▶ [TO DO]: Your answer should consist of each line from the data below that contains "flower".

▶ [RAW DATA]:
[Start of section]

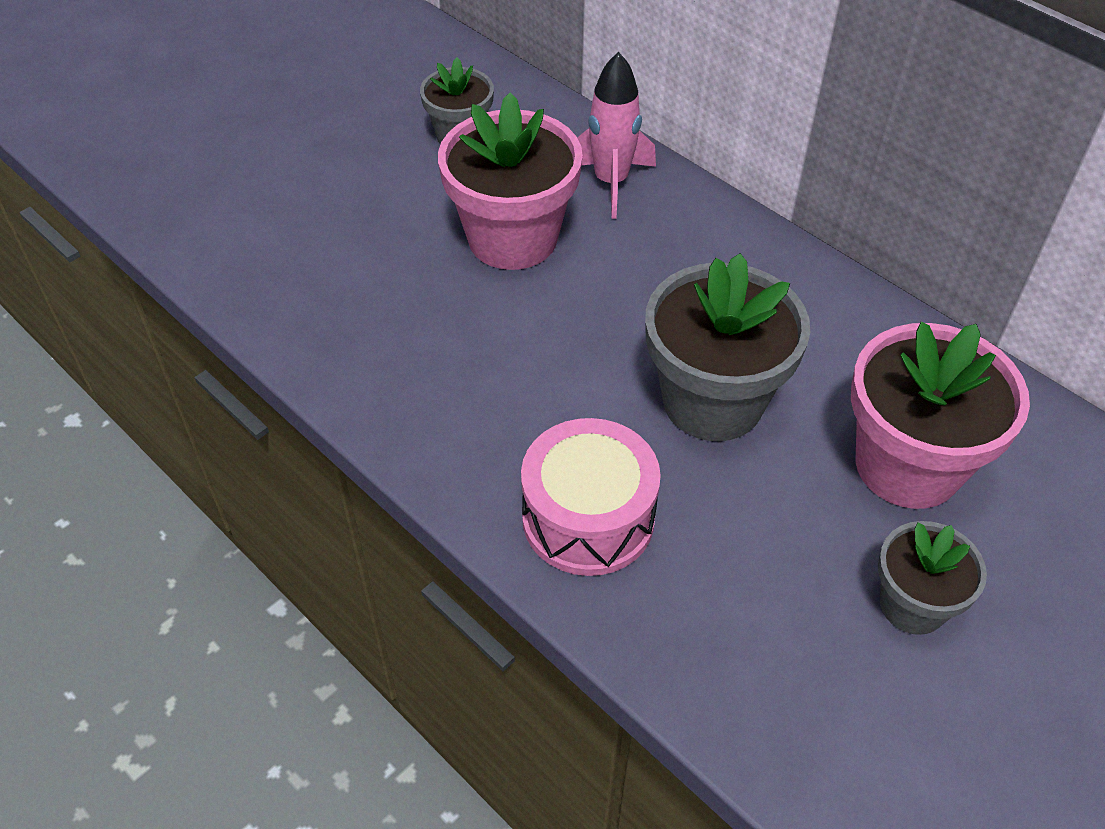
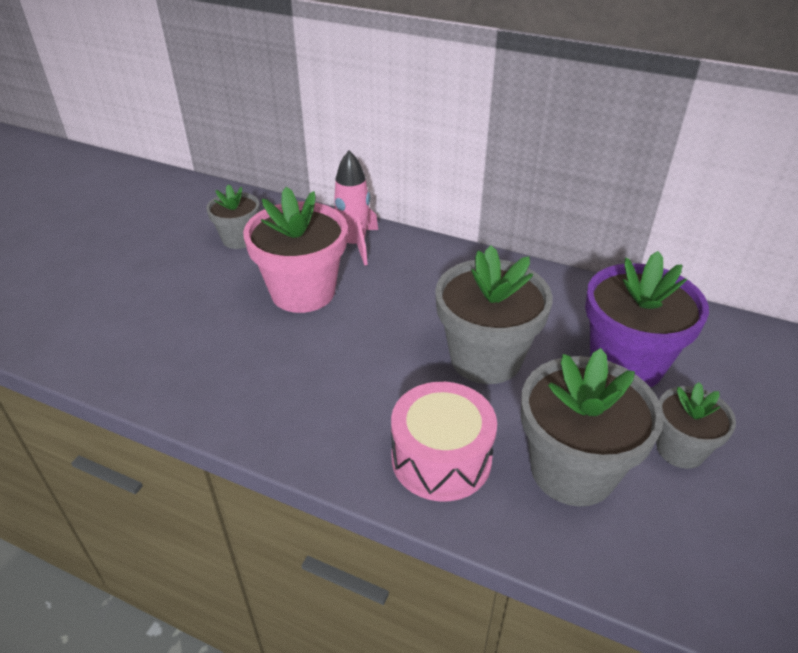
camera: 20 degrees left, 10 degrees down
(749, 586) = (572, 470): none -> grey flower pot
(908, 465) = (626, 363): pink flower pot -> purple flower pot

[End of section]

▶ [EXERCISE RESULT]:
(749, 586) = (572, 470): none -> grey flower pot
(908, 465) = (626, 363): pink flower pot -> purple flower pot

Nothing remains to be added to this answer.